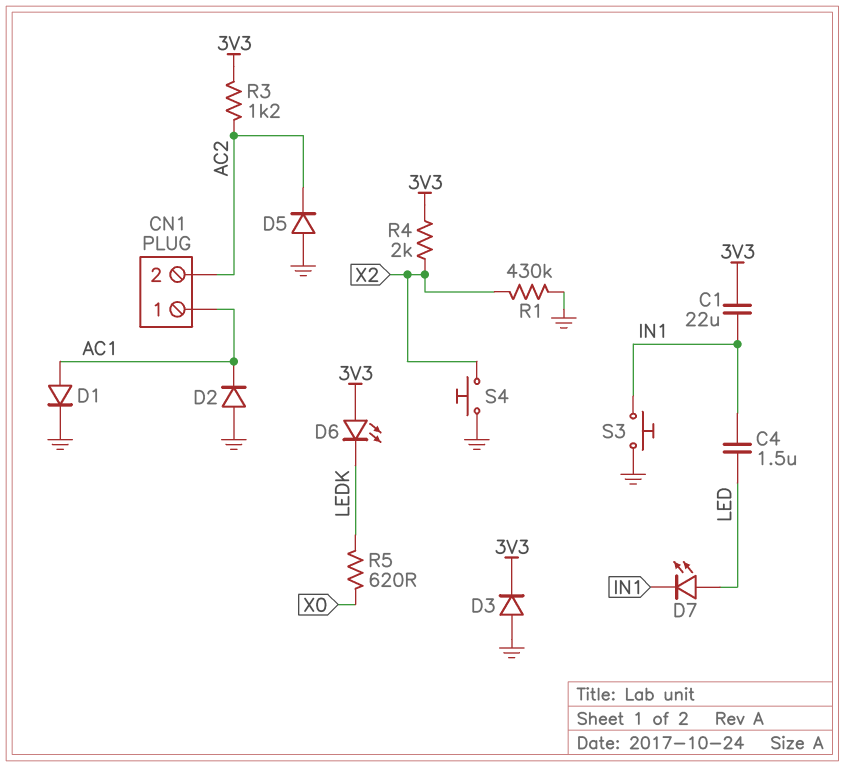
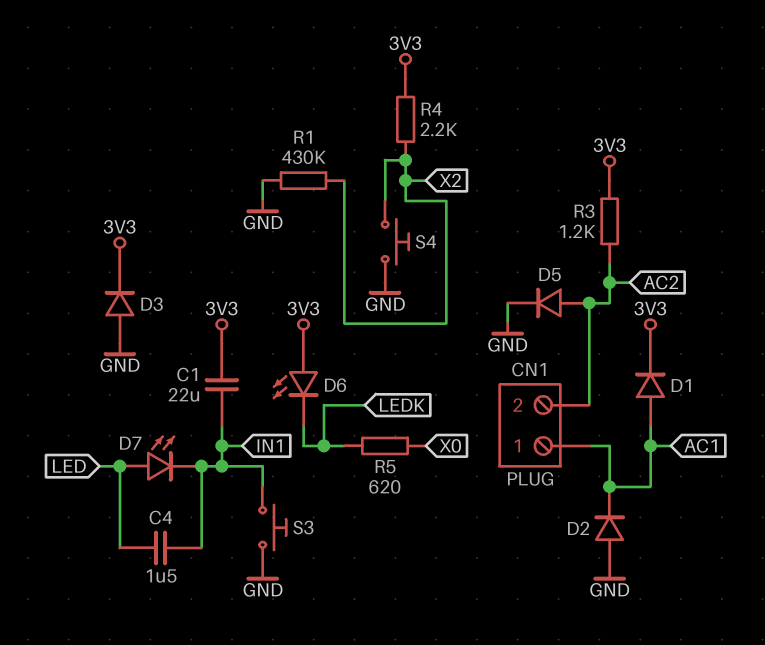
D1: diode (A AC1, K GND) -> diode (A AC1, K 3V3)
D5: diode (A GND, K AC2) -> diode (A AC2, K GND)
R4: 2k (3V3, X2) -> 2.2k (3V3, X2)

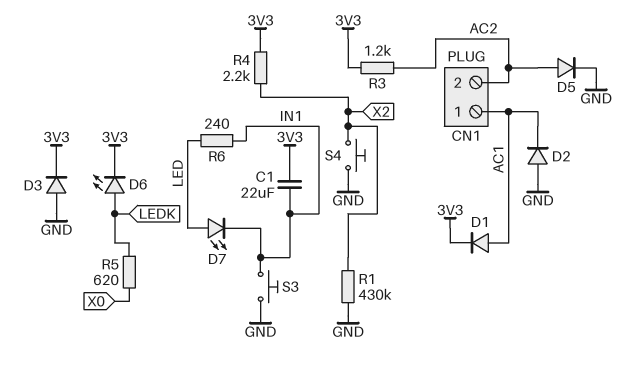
C4: 1.5uF (IN1, LED) -> none
D6: LED (A 3V3, K LEDK) -> LED (A LEDK, K 3V3)
R6: none -> 240 (IN1, LED)

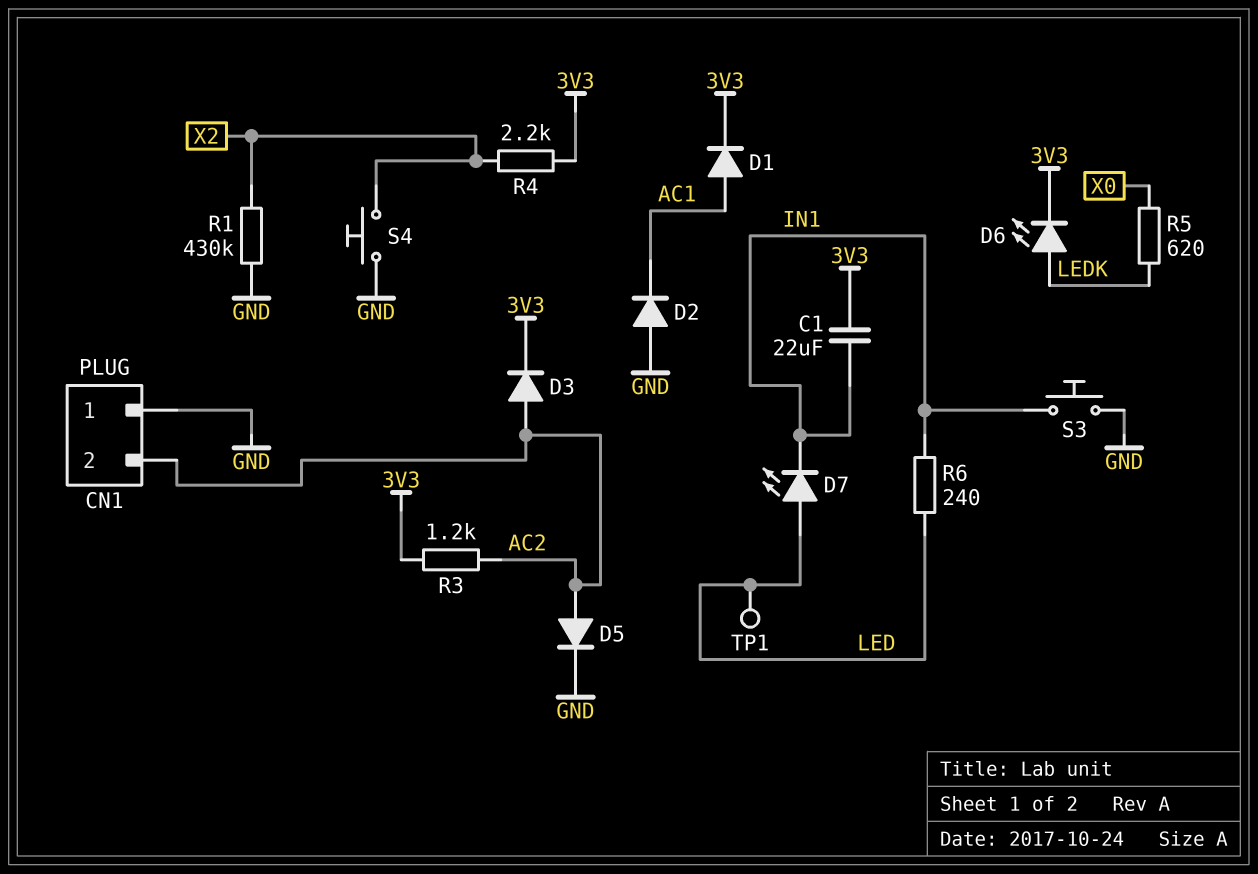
CN1 pin 1: AC1 -> GND
D3: diode (A GND, K 3V3) -> diode (A AC2, K 3V3)
TP1: none -> test point (LED)

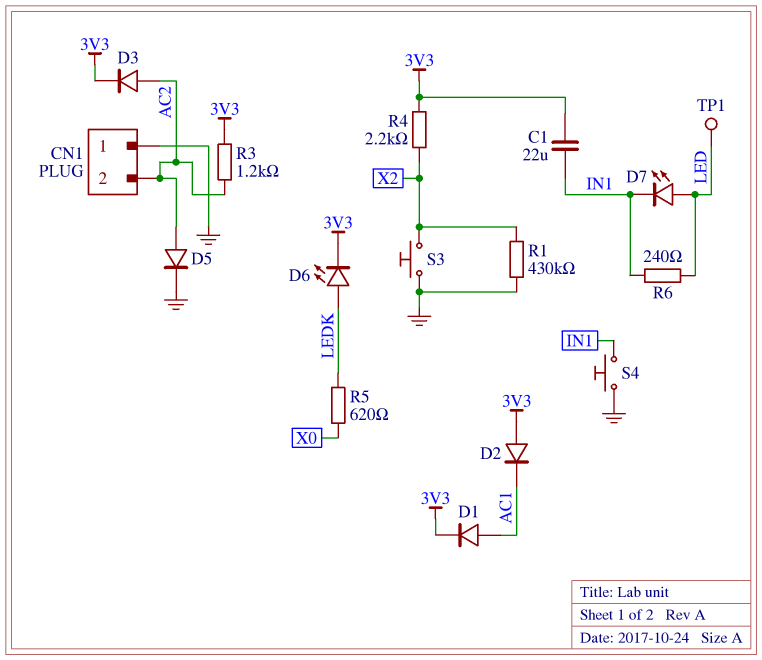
D2: diode (A GND, K AC1) -> diode (A 3V3, K AC1)
S3: button (GND, IN1) -> button (GND, X2)
S4: button (GND, X2) -> button (GND, IN1)

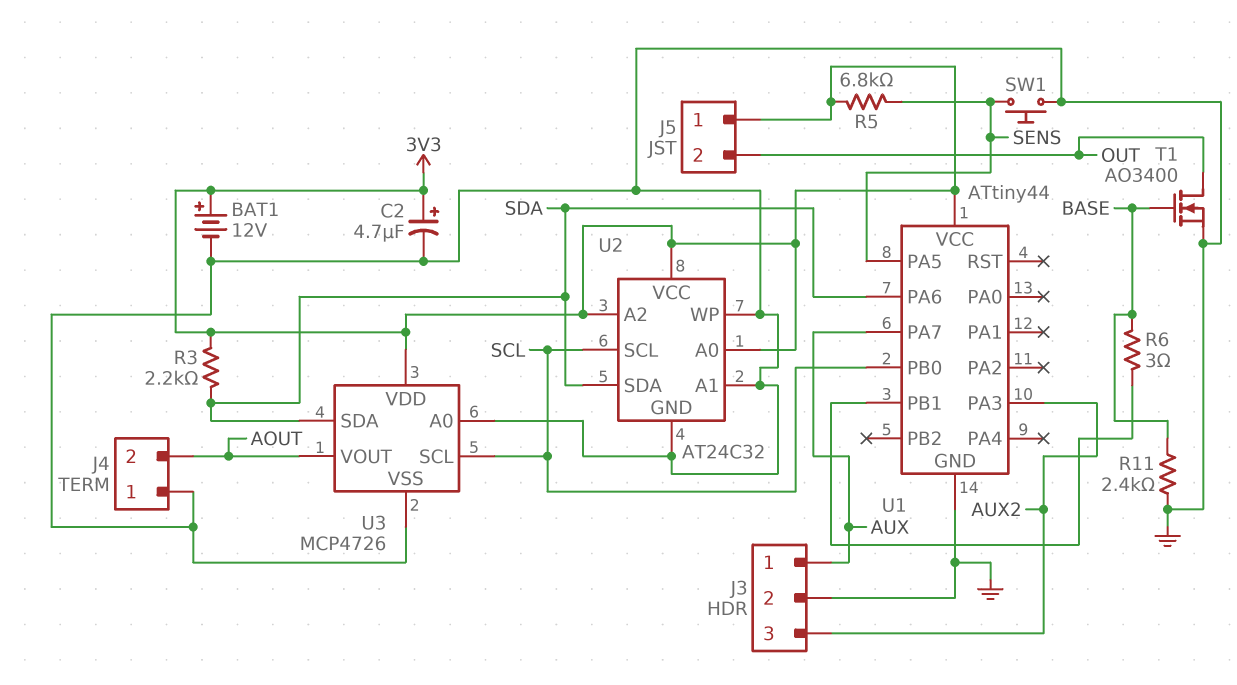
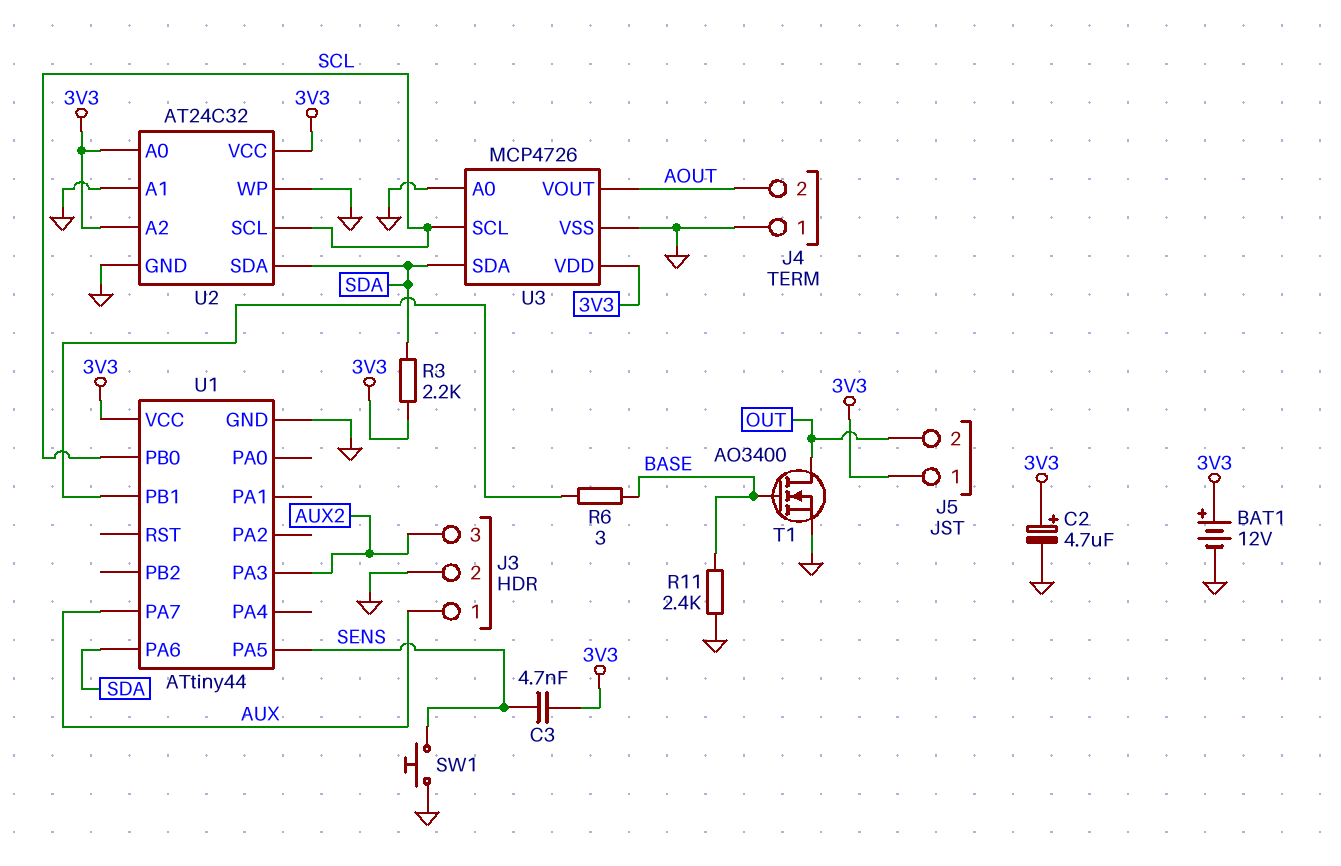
C3: none -> 4.7nF (3V3, SENS)
R5: 6.8k (3V3, SENS) -> none

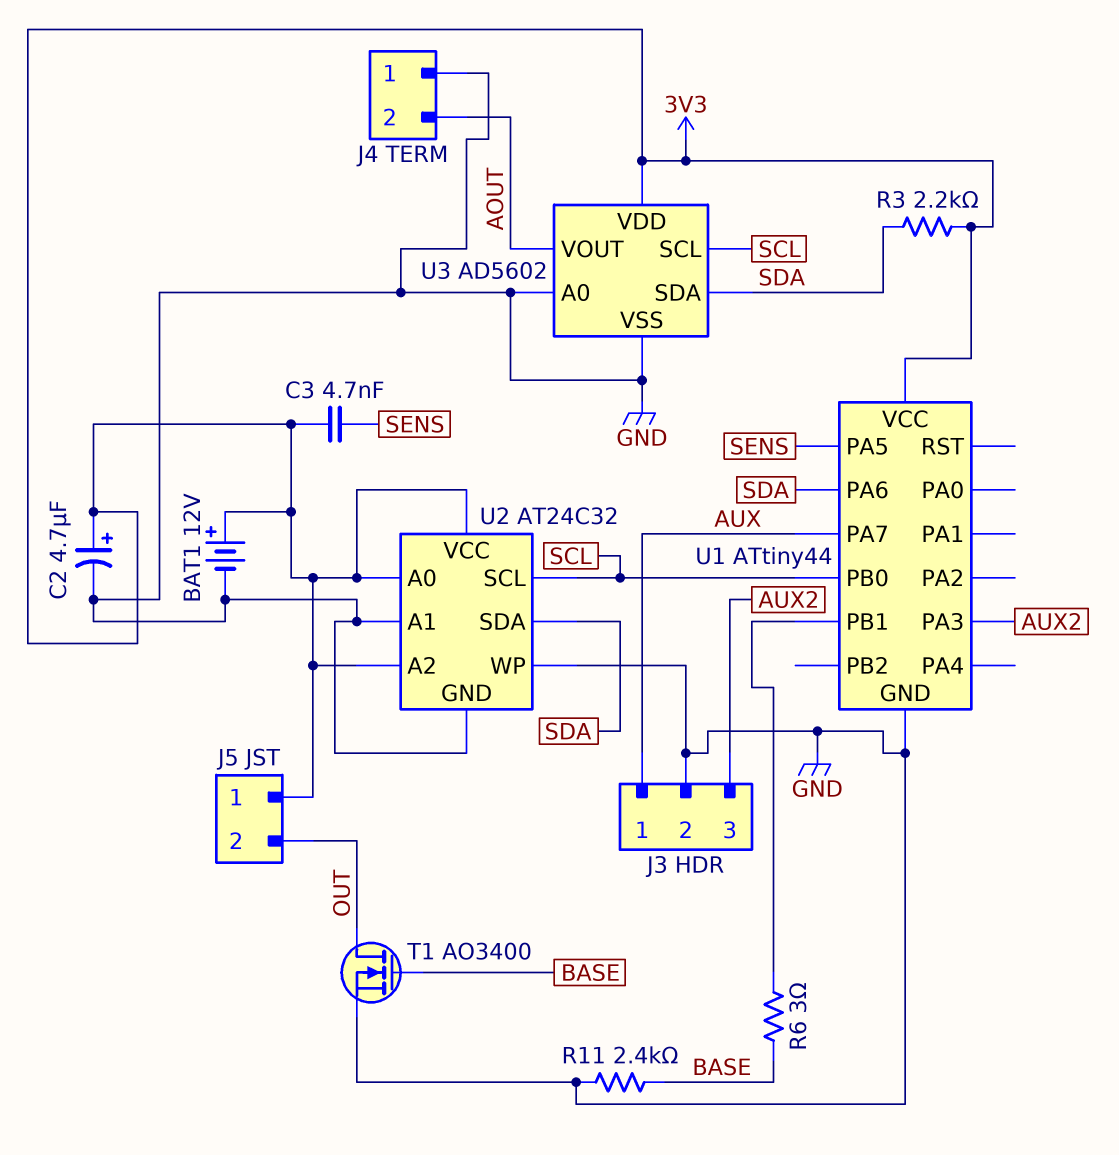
SW1: button (GND, SENS) -> none
U3: MCP4726 -> AD5602

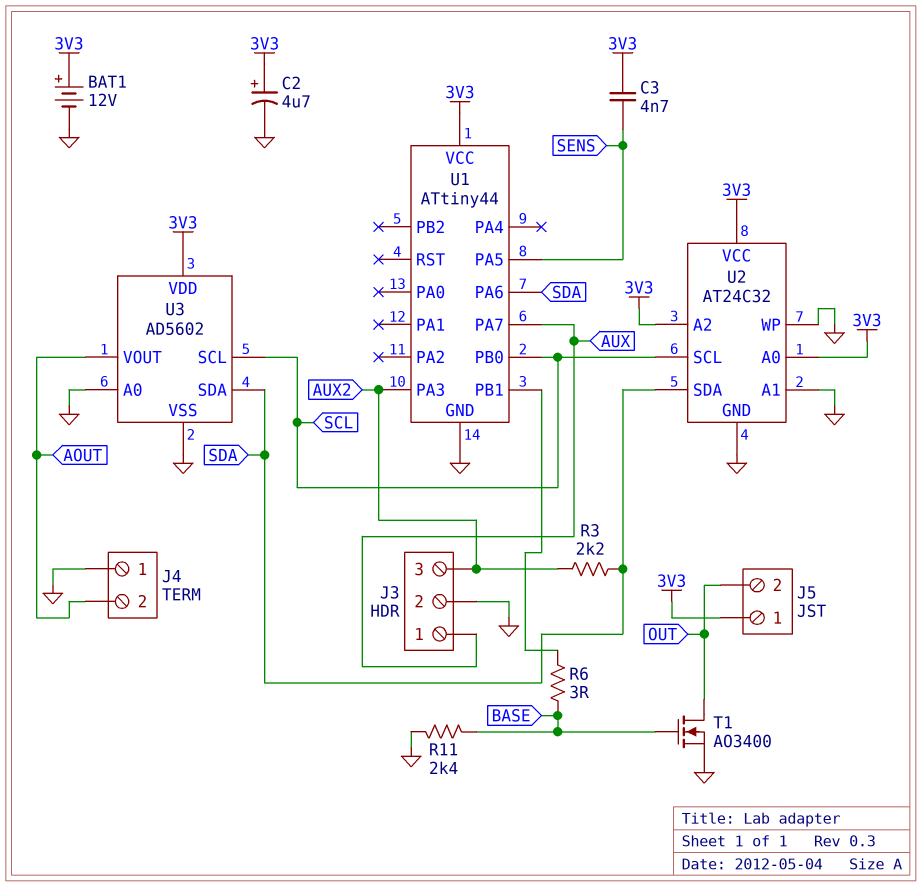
R3: 2.2k (3V3, SDA) -> 2.2k (AUX2, SDA)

Problem: Drop every picture from the data, then output all the rest exactly.

Response for this exercise:
D1: diode (A AC1, K GND) -> diode (A AC1, K 3V3)
D5: diode (A GND, K AC2) -> diode (A AC2, K GND)
R4: 2k (3V3, X2) -> 2.2k (3V3, X2)

C4: 1.5uF (IN1, LED) -> none
D6: LED (A 3V3, K LEDK) -> LED (A LEDK, K 3V3)
R6: none -> 240 (IN1, LED)

CN1 pin 1: AC1 -> GND
D3: diode (A GND, K 3V3) -> diode (A AC2, K 3V3)
TP1: none -> test point (LED)

D2: diode (A GND, K AC1) -> diode (A 3V3, K AC1)
S3: button (GND, IN1) -> button (GND, X2)
S4: button (GND, X2) -> button (GND, IN1)

C3: none -> 4.7nF (3V3, SENS)
R5: 6.8k (3V3, SENS) -> none

SW1: button (GND, SENS) -> none
U3: MCP4726 -> AD5602

R3: 2.2k (3V3, SDA) -> 2.2k (AUX2, SDA)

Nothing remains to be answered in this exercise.